▶ [TASK TO CARRY OUT]: Under this line are records; the part from the line containing "C3: 10uF (plus" through the line containing "R6: 27k (VC, VCC) -> 27k (OSC, VCC)" should be repeated exactly. Please exclude pictures.

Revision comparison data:
____________________
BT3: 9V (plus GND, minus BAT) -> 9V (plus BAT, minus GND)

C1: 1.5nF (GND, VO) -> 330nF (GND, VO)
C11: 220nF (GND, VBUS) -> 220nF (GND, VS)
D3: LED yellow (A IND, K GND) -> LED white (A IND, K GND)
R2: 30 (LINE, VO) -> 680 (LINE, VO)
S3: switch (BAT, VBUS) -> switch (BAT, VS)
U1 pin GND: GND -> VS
____________________
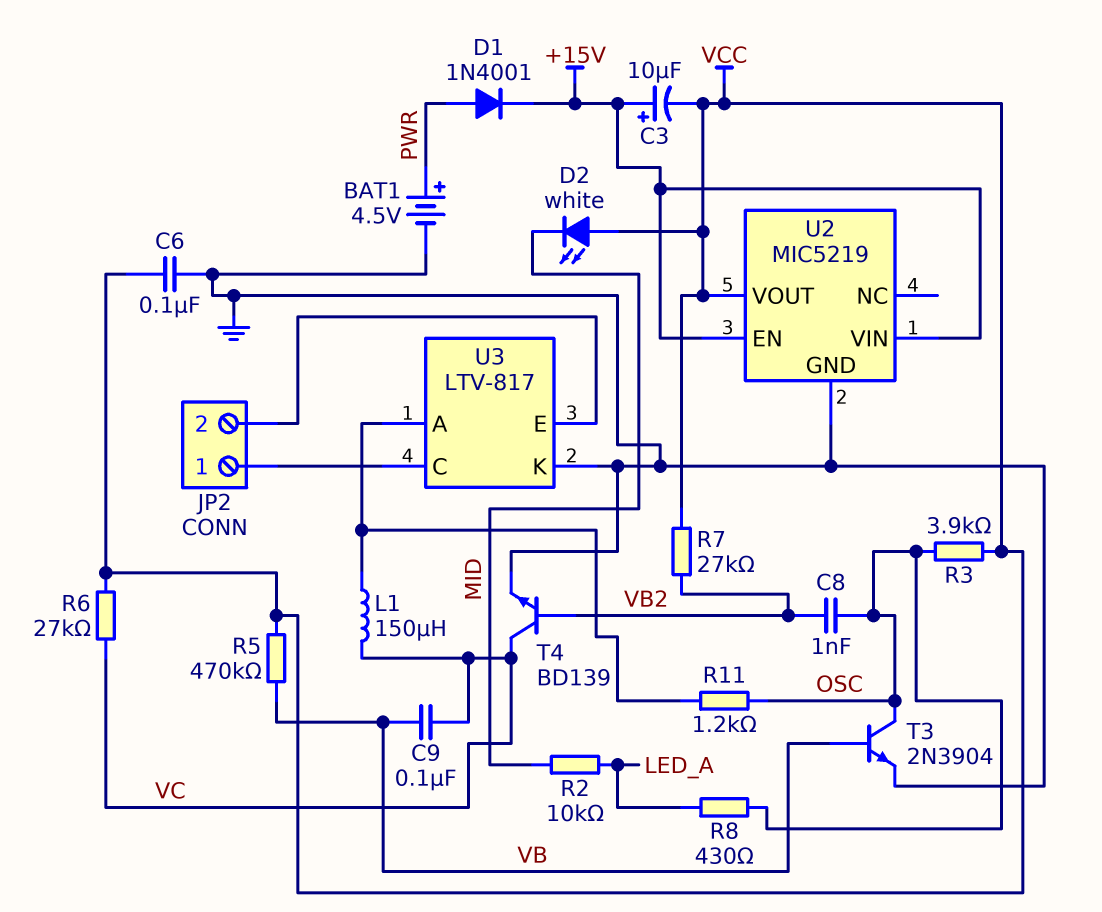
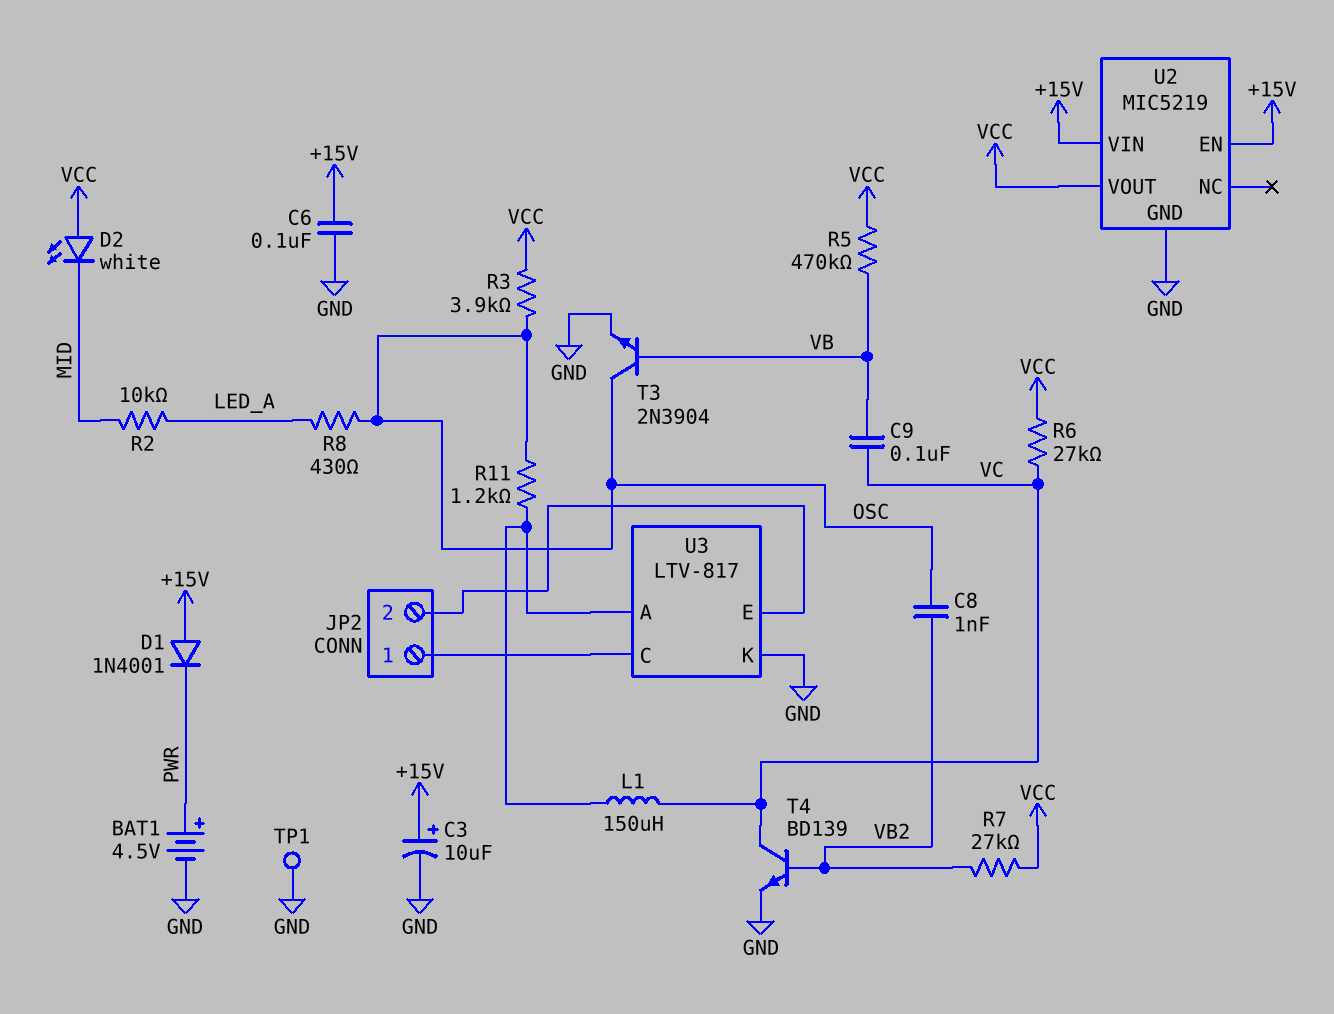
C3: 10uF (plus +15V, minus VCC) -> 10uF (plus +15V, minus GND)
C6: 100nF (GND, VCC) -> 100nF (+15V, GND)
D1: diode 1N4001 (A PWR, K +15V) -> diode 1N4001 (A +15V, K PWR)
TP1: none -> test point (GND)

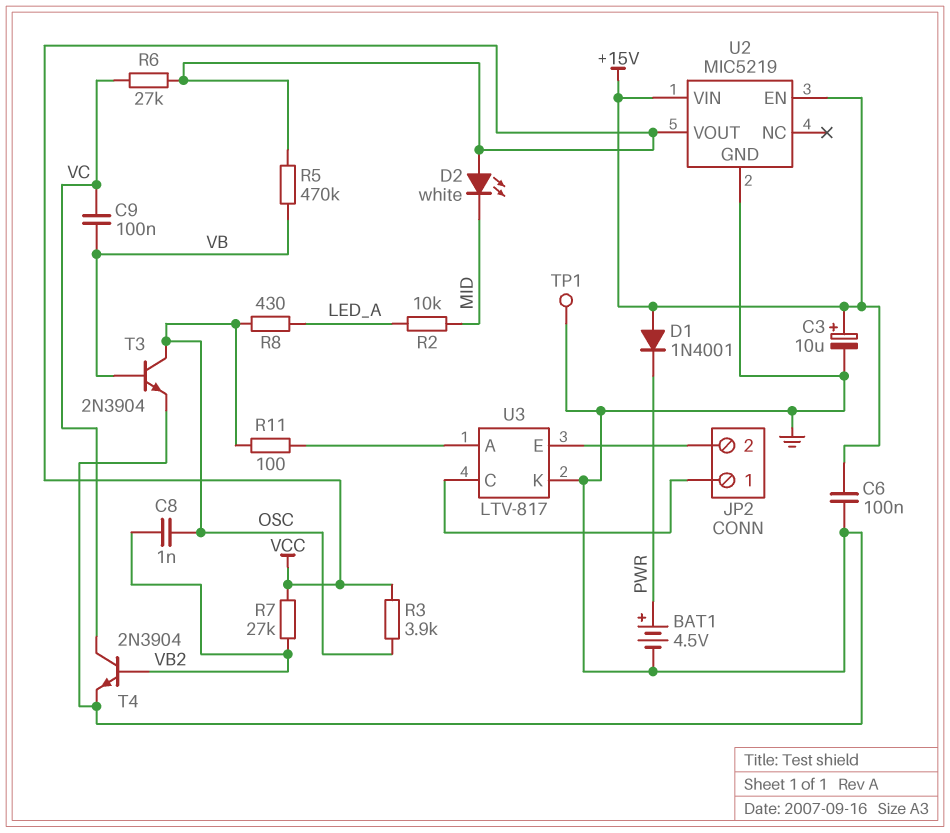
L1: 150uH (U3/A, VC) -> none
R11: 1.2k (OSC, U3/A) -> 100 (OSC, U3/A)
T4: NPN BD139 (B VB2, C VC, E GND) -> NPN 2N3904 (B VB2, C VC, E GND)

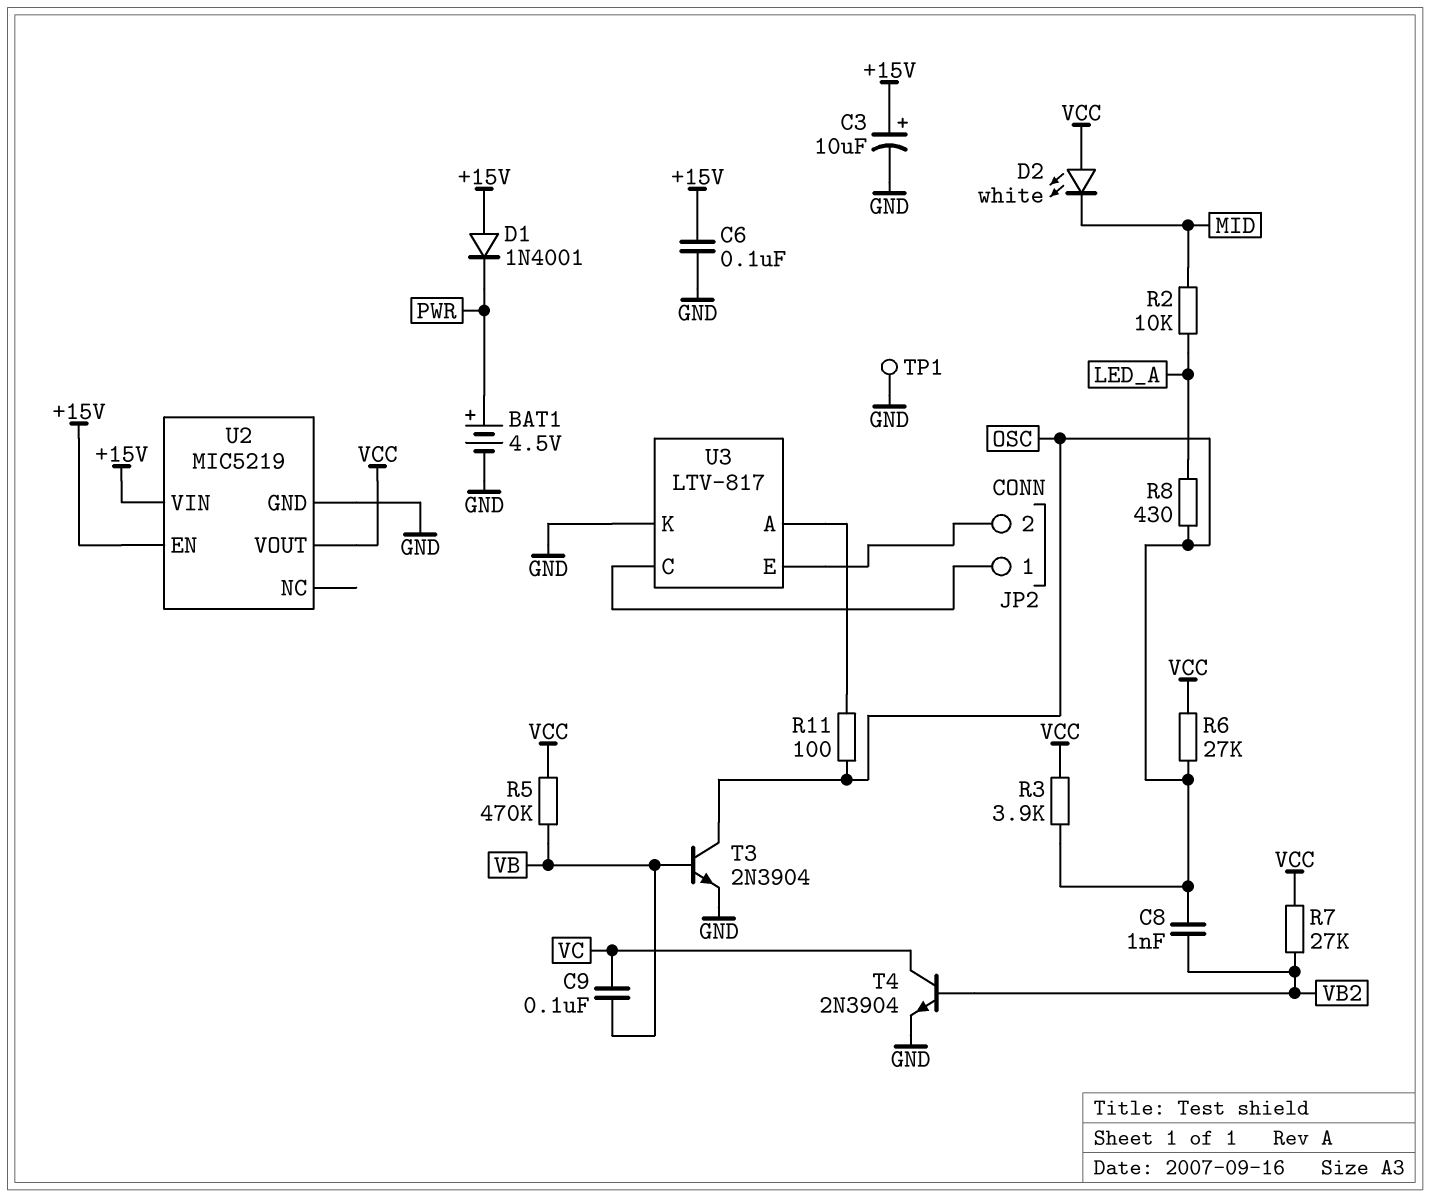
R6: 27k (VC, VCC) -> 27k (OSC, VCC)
____________________
▶ [EXERCISE RESPONSE]:
C3: 10uF (plus +15V, minus VCC) -> 10uF (plus +15V, minus GND)
C6: 100nF (GND, VCC) -> 100nF (+15V, GND)
D1: diode 1N4001 (A PWR, K +15V) -> diode 1N4001 (A +15V, K PWR)
TP1: none -> test point (GND)

L1: 150uH (U3/A, VC) -> none
R11: 1.2k (OSC, U3/A) -> 100 (OSC, U3/A)
T4: NPN BD139 (B VB2, C VC, E GND) -> NPN 2N3904 (B VB2, C VC, E GND)

R6: 27k (VC, VCC) -> 27k (OSC, VCC)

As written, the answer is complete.